EXERCISE OBJECTIVE: Check the lines of the listing below for the word "none", and state only how many have it.

INFORMATION SHOWN:
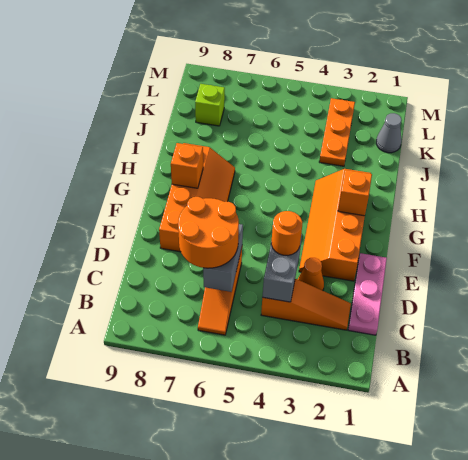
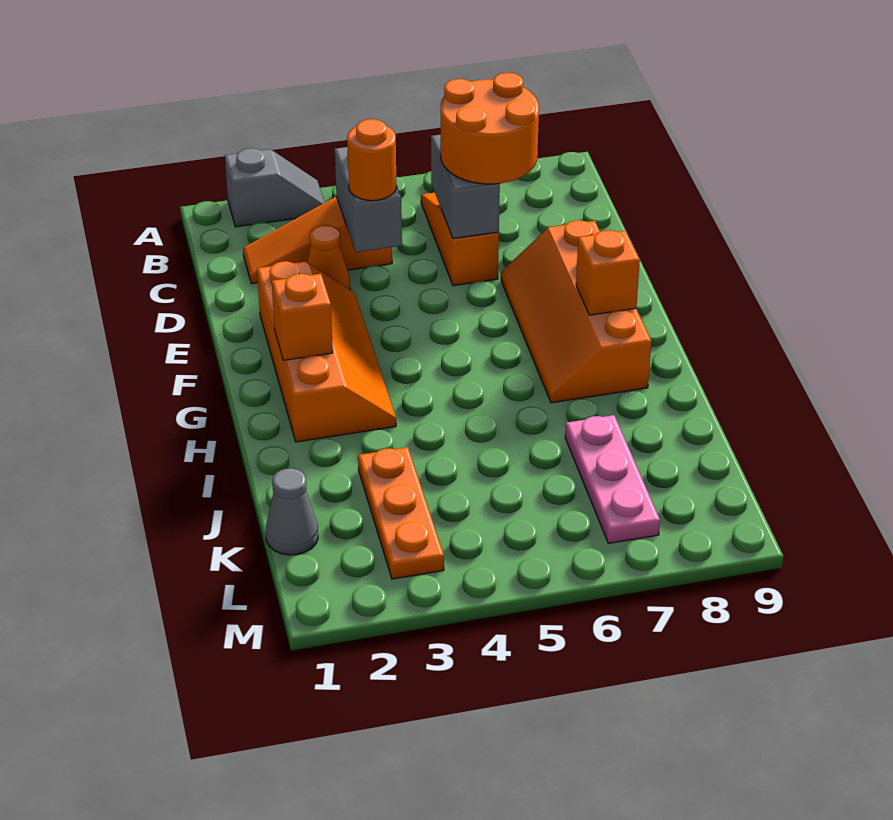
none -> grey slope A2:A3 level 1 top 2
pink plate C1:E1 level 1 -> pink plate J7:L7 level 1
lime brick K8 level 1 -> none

FINAL ANSWER: 2